(Records from a data source)

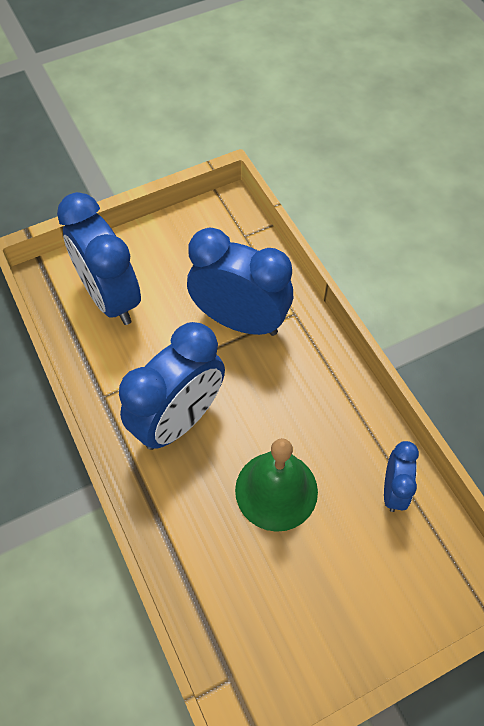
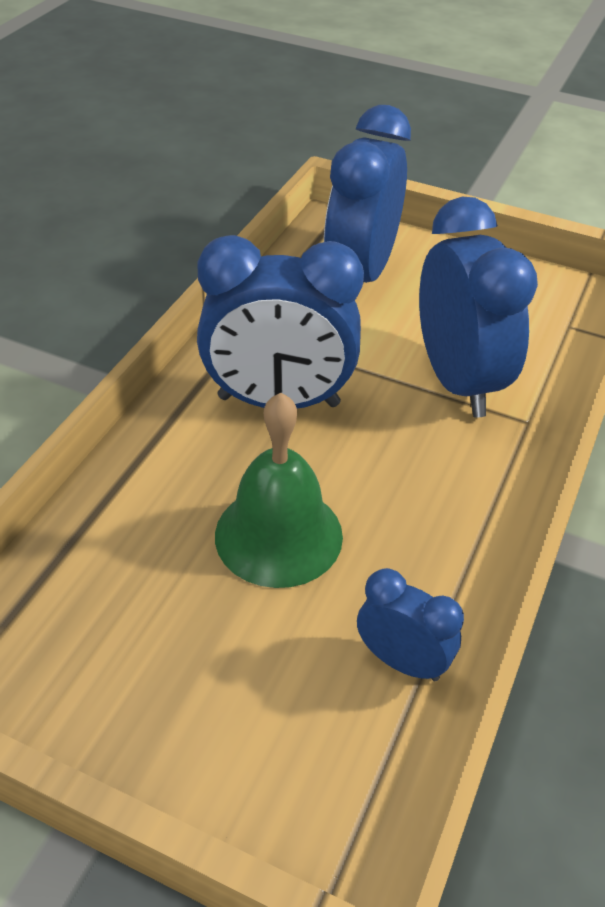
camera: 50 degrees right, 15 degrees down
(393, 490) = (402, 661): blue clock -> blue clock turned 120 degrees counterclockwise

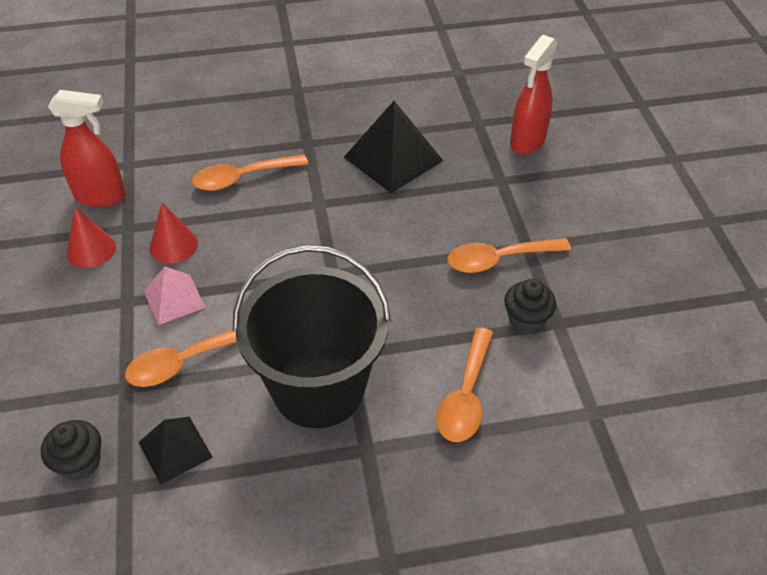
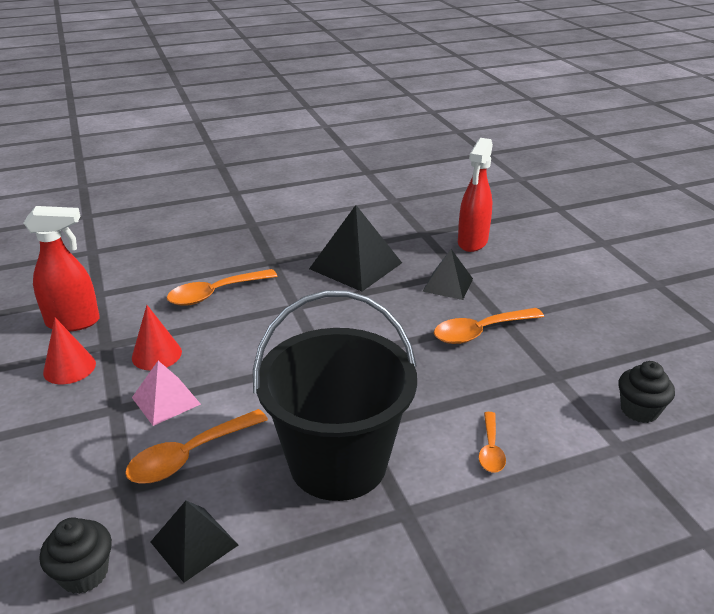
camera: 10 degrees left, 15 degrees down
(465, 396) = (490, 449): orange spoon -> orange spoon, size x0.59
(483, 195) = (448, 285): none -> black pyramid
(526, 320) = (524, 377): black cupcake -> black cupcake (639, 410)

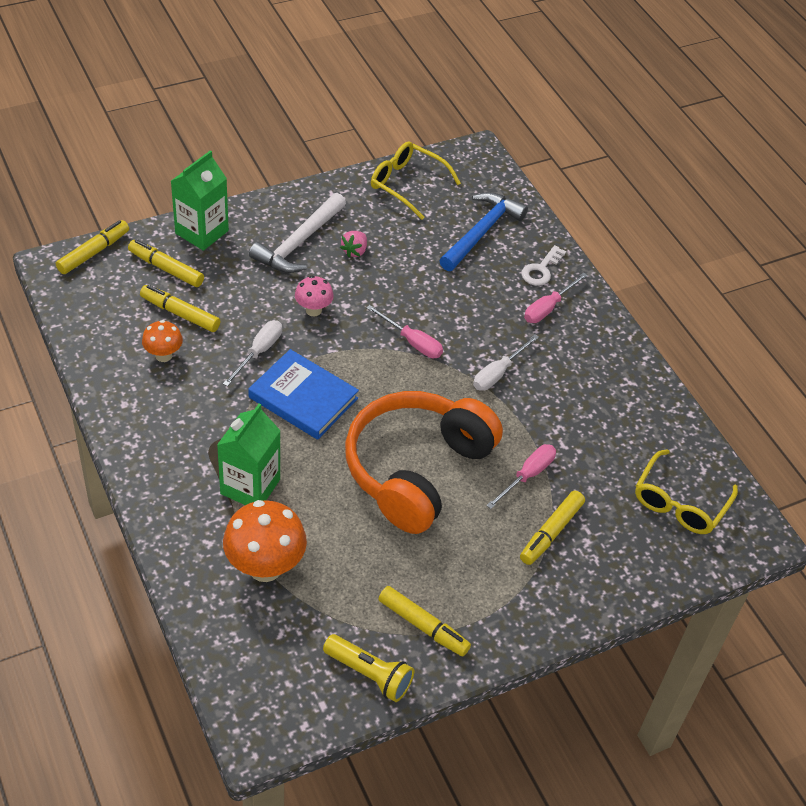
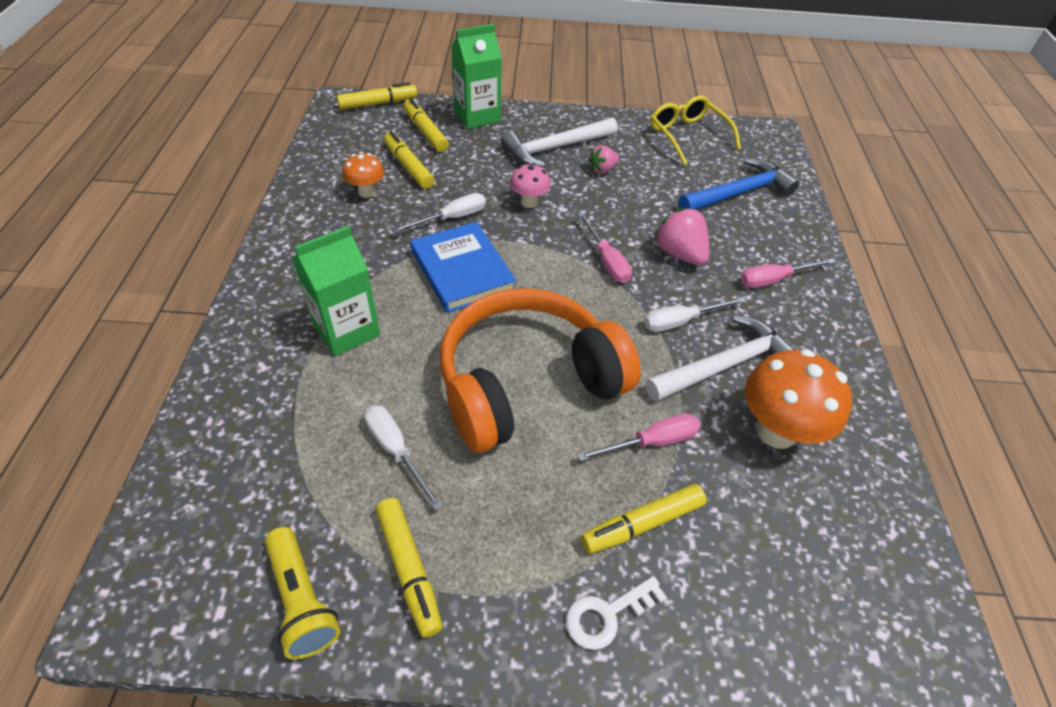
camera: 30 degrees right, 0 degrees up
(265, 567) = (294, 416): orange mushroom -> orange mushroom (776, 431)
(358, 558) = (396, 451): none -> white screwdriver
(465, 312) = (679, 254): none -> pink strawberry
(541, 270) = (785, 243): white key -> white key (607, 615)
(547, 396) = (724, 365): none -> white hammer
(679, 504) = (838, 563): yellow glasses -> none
...
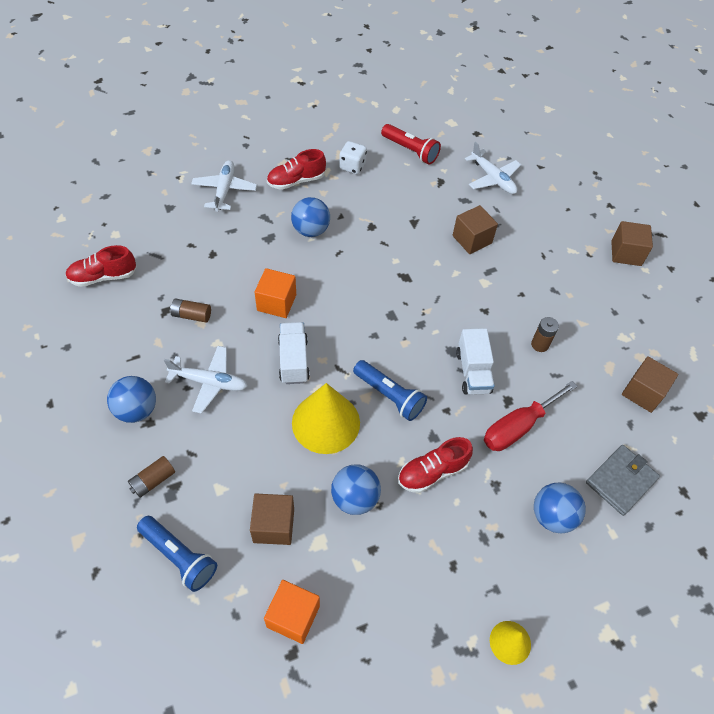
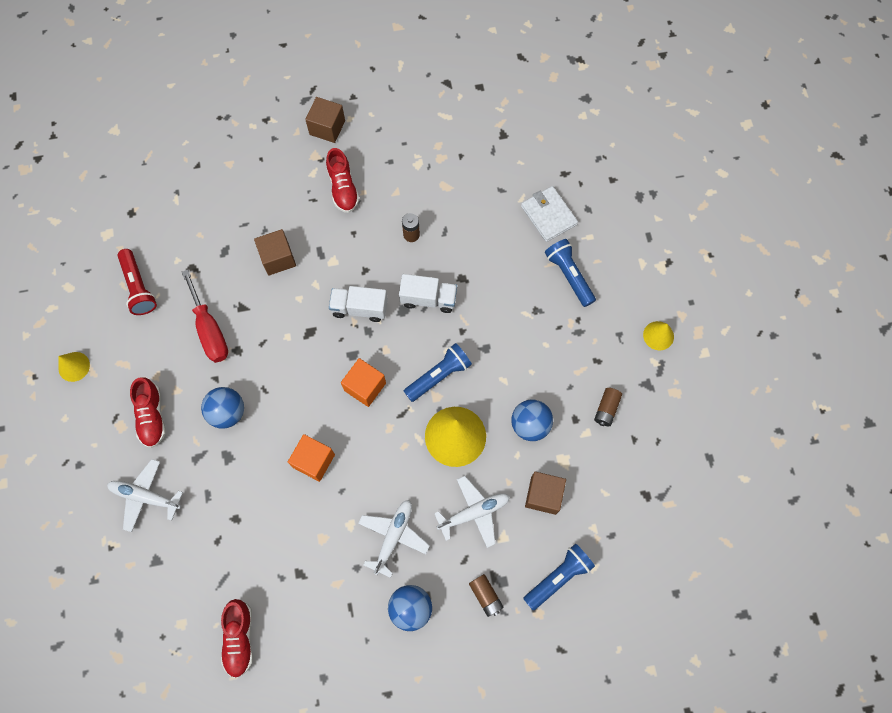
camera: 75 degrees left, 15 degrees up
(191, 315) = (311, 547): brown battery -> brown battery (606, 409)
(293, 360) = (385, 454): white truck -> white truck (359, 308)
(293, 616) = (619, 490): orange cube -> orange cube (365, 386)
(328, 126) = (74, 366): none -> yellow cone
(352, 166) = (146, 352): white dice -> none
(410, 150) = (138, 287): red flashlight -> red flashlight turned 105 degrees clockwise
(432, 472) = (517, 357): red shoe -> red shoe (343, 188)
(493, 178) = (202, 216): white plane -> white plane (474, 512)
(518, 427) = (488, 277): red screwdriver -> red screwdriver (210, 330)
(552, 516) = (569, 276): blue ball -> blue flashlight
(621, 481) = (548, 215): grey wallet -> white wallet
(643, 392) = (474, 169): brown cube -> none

◆ Exercise details ◆
Wherever the string "brown" appears in the entries above, return the line it appears on.

◆ Your response ◆
(191, 315) = (311, 547): brown battery -> brown battery (606, 409)
(643, 392) = (474, 169): brown cube -> none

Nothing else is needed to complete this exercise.